Beginning with the line that holds "none -> yellow 1x1 plate [434,79,479,113]" and ending with the last line below, please copy every line exactly, add nothing, and leave out the pictures.

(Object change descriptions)

□ □ □ □ □

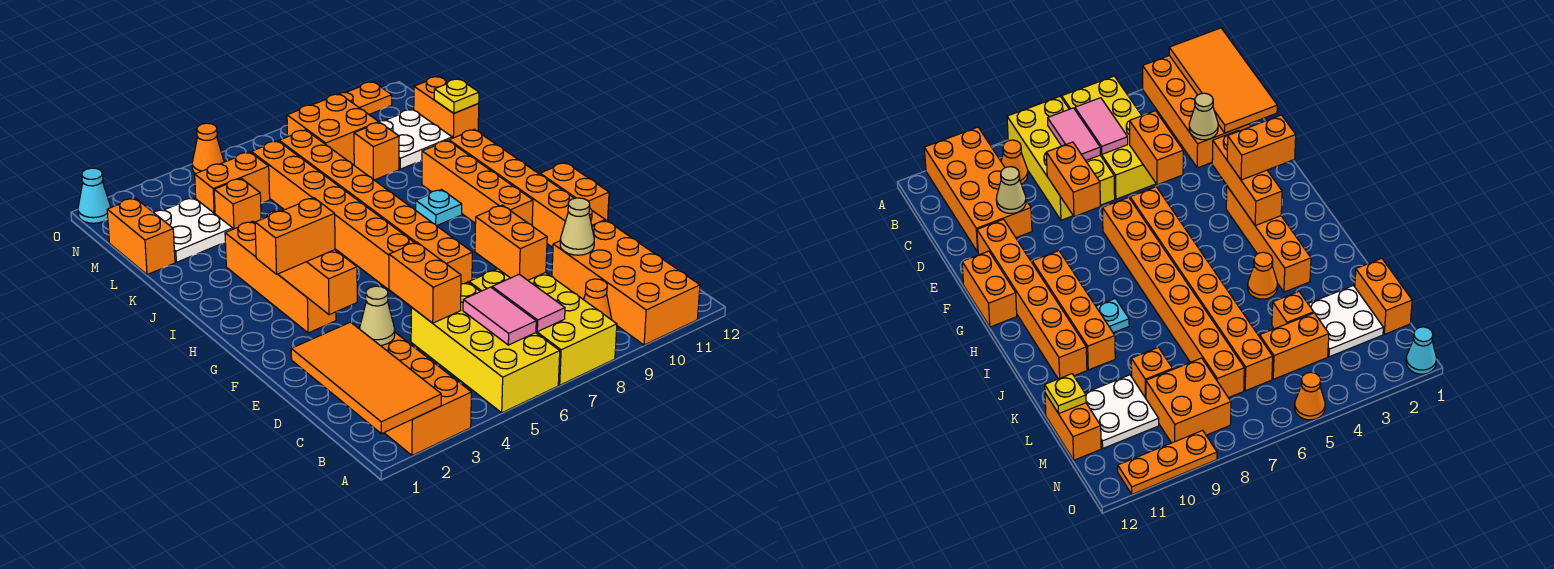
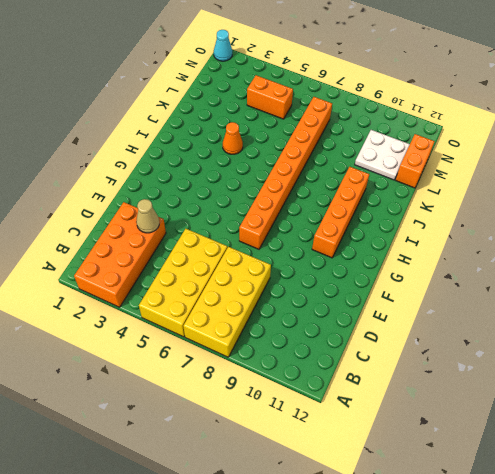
none -> orange 2x4 brick [552,220,700,345]
none -> orange 1x1 cone [584,279,612,320]
none -> orange 1x6 brick [449,129,605,247]
none -> orange 1x8 brick [251,141,415,307]

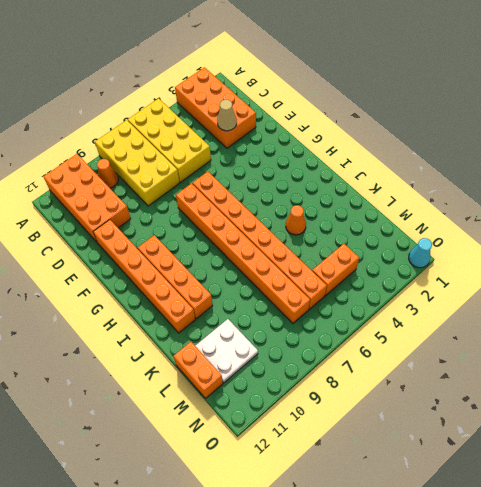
none -> orange 1x2 brick [540,163,609,221]
none -> orange 1x4 brick [225,221,336,333]
none -> cyan 1x1 plate [416,190,462,226]
none -> orange 1x2 brick [107,198,175,275]

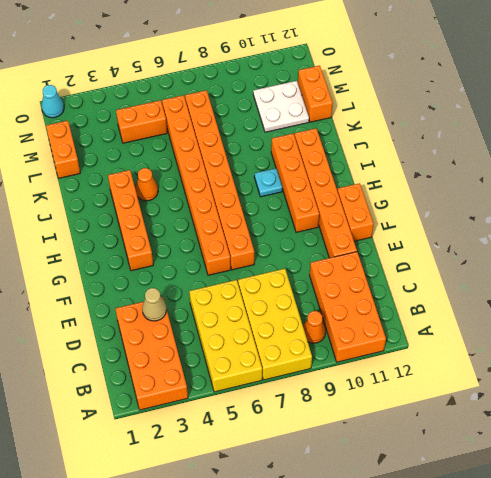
none -> white 2x2 plate [153,198,233,262]
none -> orange 1x1 brick [214,178,261,229]
none -> orange 1x1 brick [354,122,399,180]
none -> orange 2x2 brick [287,94,379,165]

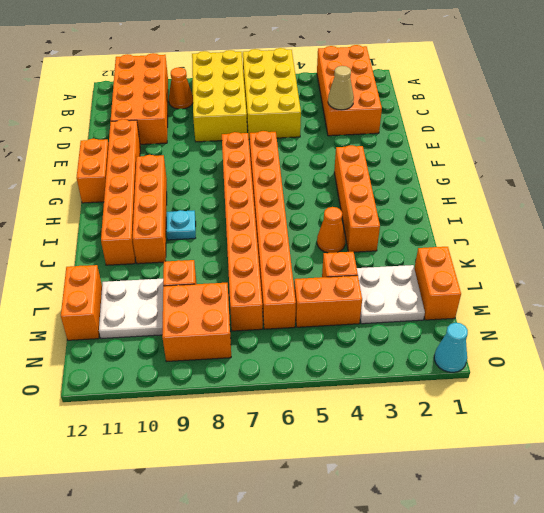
none -> orange 1x1 cone [192,123,224,174]
none -> orange 1x3 plate [310,82,392,114]
none -> orange 2x4 tile [291,322,441,434]
none -> pink 1x2 tile [463,287,536,345]

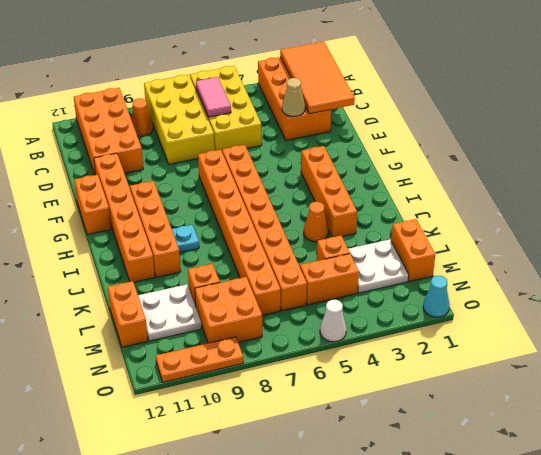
white 1x1 cone [320,300,347,342] -> orange 1x1 cone [192,123,224,174]
none -> pink 1x2 tile [492,274,565,332]
none -> orange 1x2 brick [389,242,461,323]
none -> orange 1x2 brick [475,205,547,280]
none -> tan 1x1 cone [560,198,594,255]

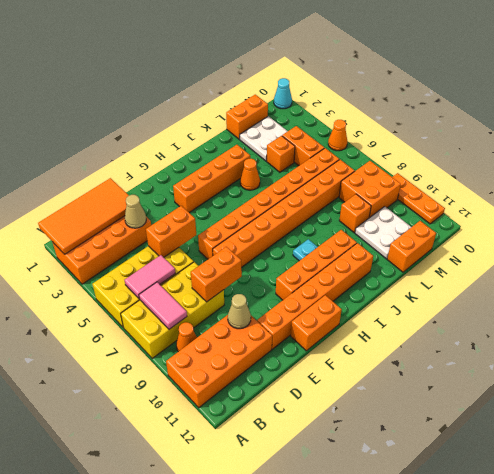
pink 1x2 tile [139,282,187,329] -> pink 1x2 tile turned to [492,274,565,332]
none -> orange 1x3 brick [278,250,357,315]
none -> yellow 1x1 plate [434,79,479,113]
none -> orange 1x2 brick [255,198,335,274]

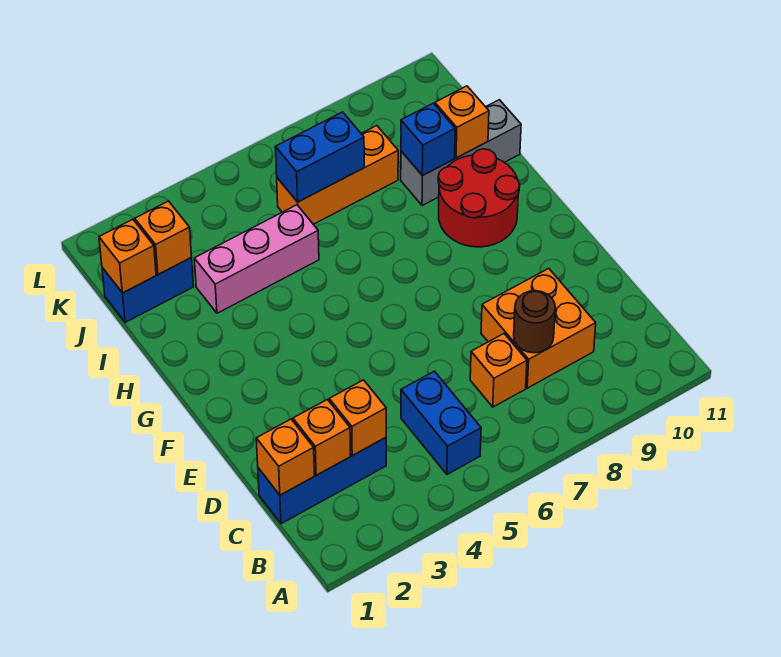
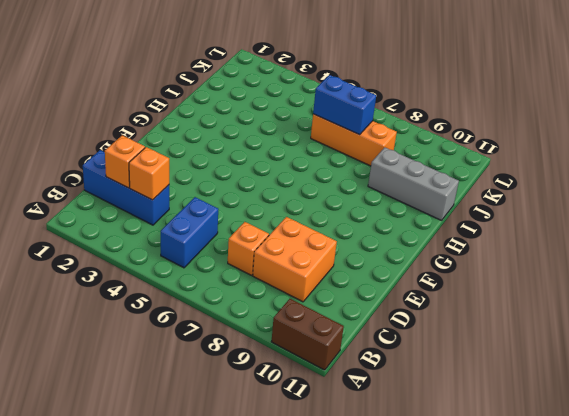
brown 1x2 brick [271,299,344,370] -> none
none -> red 2x2 round brick [438,149,520,247]
none -> pink 1x3 brick [194,205,319,313]
none -> blue 1x2 brick [102,258,194,322]

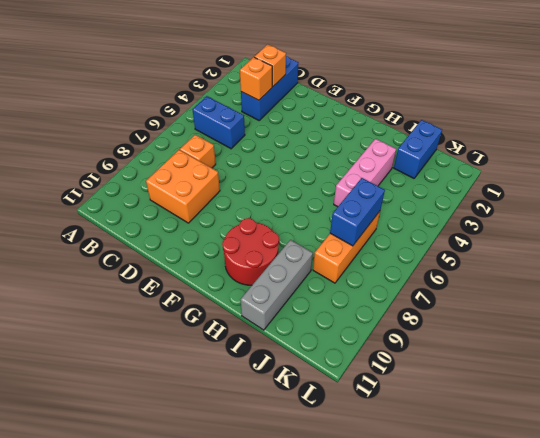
none -> orange 1x1 brick [256,419,314,495]
none -> brown 1x1 round brick [514,291,555,353]
none -> blue 1x1 brick [401,103,455,176]

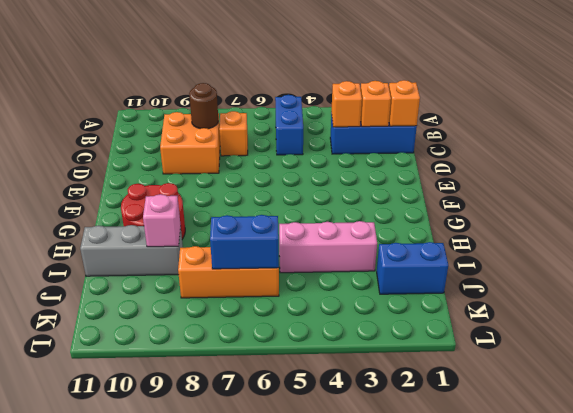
pink 1x1 brick [143,194,181,247] -> blue 1x1 brick [401,103,455,176]
none -> orange 1x1 brick [435,86,489,158]
none -> orange 1x1 brick [99,219,156,293]
none -> orange 1x1 brick [135,201,192,275]

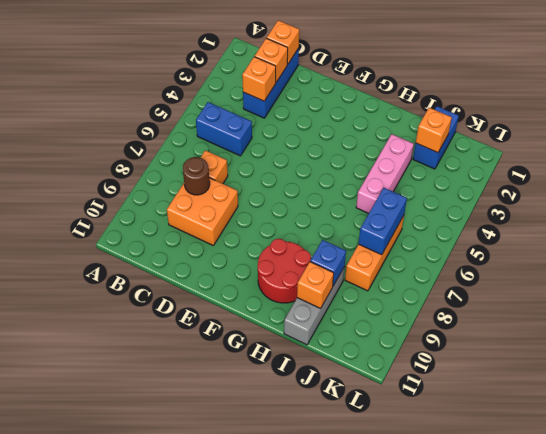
none -> orange 1x1 brick [99,219,156,293]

□ □ □ □ □

#### [Solution]
none -> yellow 1x1 plate [434,79,479,113]
none -> orange 1x2 brick [255,198,335,274]

brown 1x2 brick [271,299,344,370] -> none
none -> red 2x2 round brick [438,149,520,247]
none -> pink 1x3 brick [194,205,319,313]
none -> blue 1x2 brick [102,258,194,322]

none -> orange 1x1 brick [256,419,314,495]
none -> brown 1x1 round brick [514,291,555,353]
none -> blue 1x1 brick [401,103,455,176]

pink 1x1 brick [143,194,181,247] -> blue 1x1 brick [401,103,455,176]
none -> orange 1x1 brick [435,86,489,158]
none -> orange 1x1 brick [99,219,156,293]
none -> orange 1x1 brick [135,201,192,275]

none -> orange 1x1 brick [99,219,156,293]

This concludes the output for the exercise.